[Stored items]
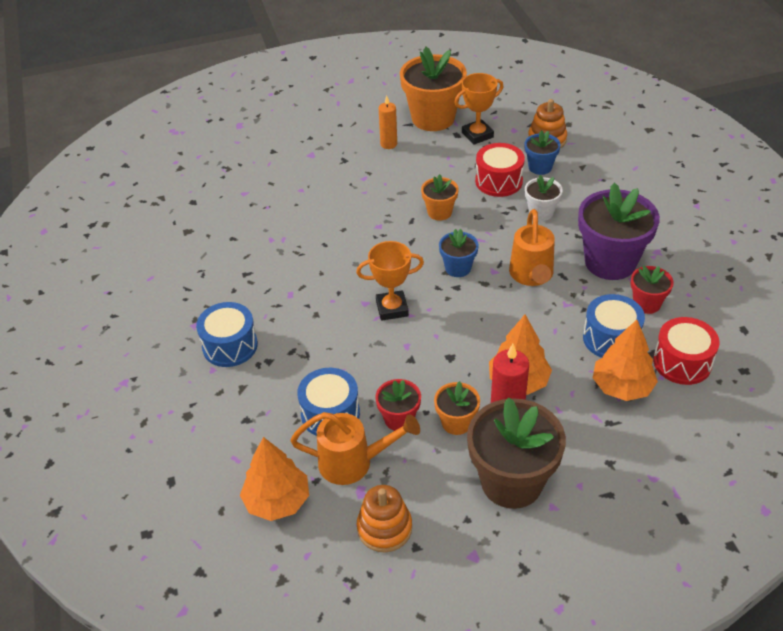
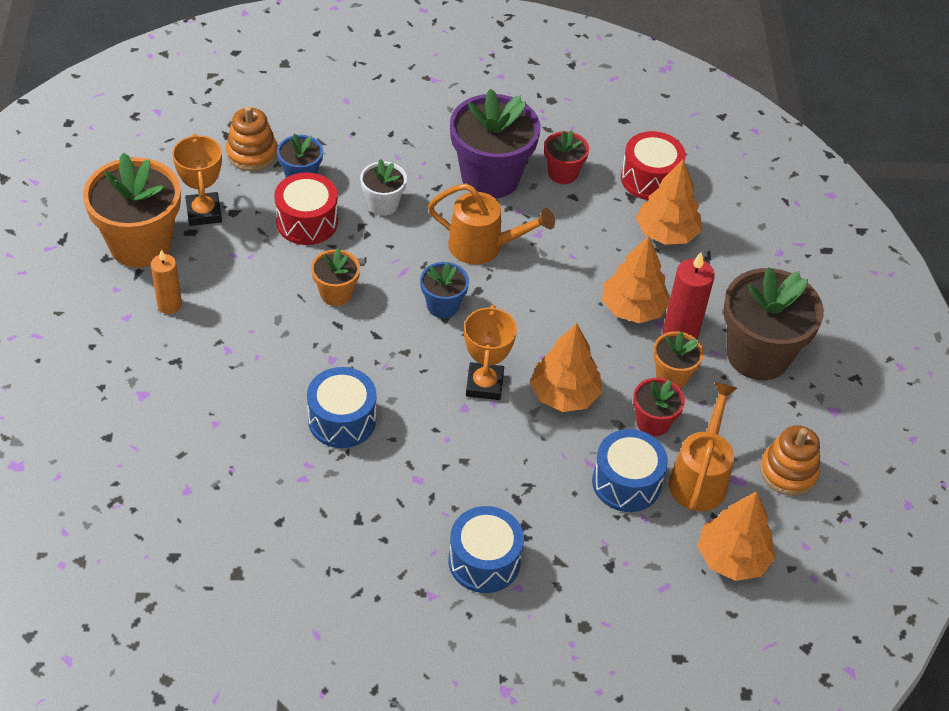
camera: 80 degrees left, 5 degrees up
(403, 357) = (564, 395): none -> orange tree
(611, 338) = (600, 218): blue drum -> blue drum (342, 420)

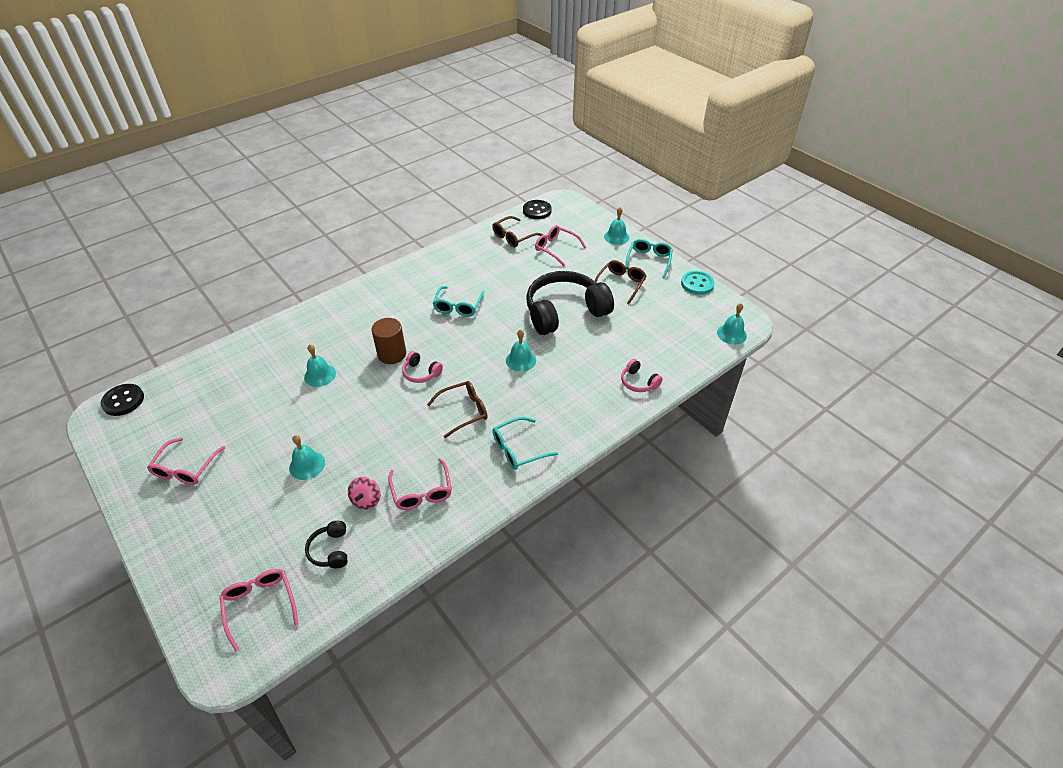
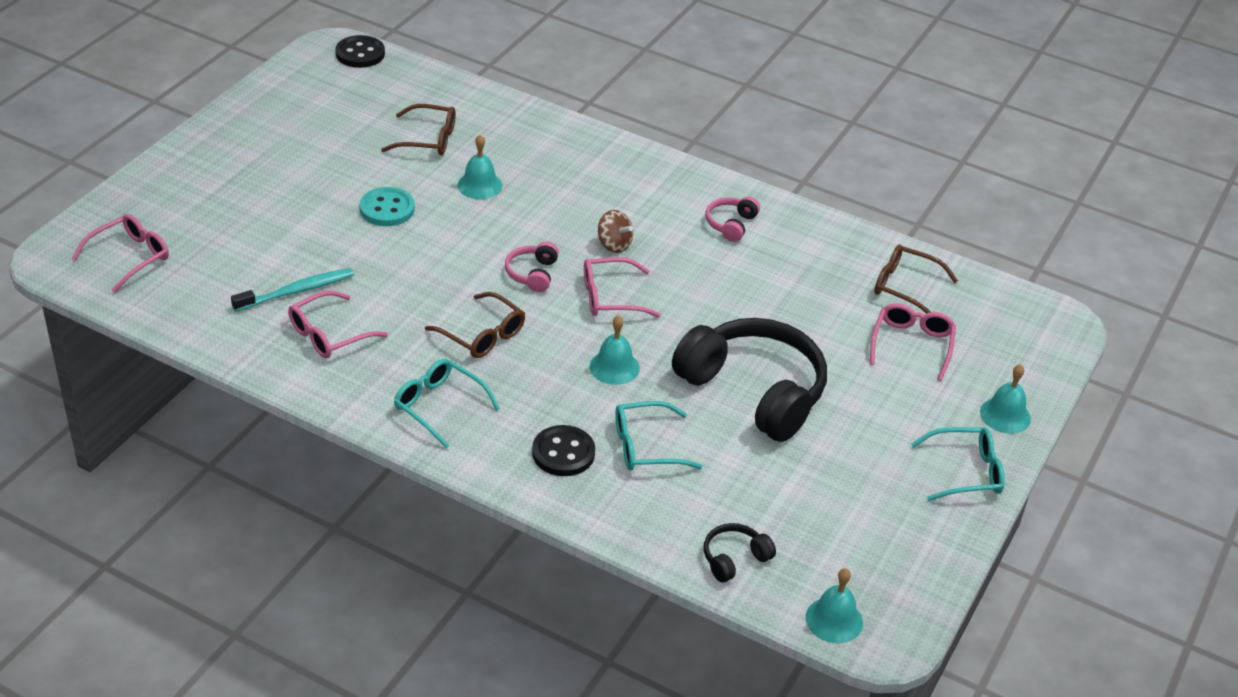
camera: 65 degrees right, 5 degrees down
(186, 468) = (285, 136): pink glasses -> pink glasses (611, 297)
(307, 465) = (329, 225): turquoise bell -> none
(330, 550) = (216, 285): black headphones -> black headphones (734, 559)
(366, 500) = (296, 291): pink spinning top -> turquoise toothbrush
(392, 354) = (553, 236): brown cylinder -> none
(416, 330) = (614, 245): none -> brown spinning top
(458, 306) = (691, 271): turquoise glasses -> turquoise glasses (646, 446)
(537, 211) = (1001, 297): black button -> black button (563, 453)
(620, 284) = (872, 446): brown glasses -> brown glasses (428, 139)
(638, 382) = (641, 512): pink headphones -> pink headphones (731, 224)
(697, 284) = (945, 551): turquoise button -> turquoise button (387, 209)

* _What you need to do_: Look through the entries above for the word "degrees". Copy every line where it shows up.

* _Answer to the exercise_:
camera: 80 degrees left, 5 degrees up
camera: 65 degrees right, 5 degrees down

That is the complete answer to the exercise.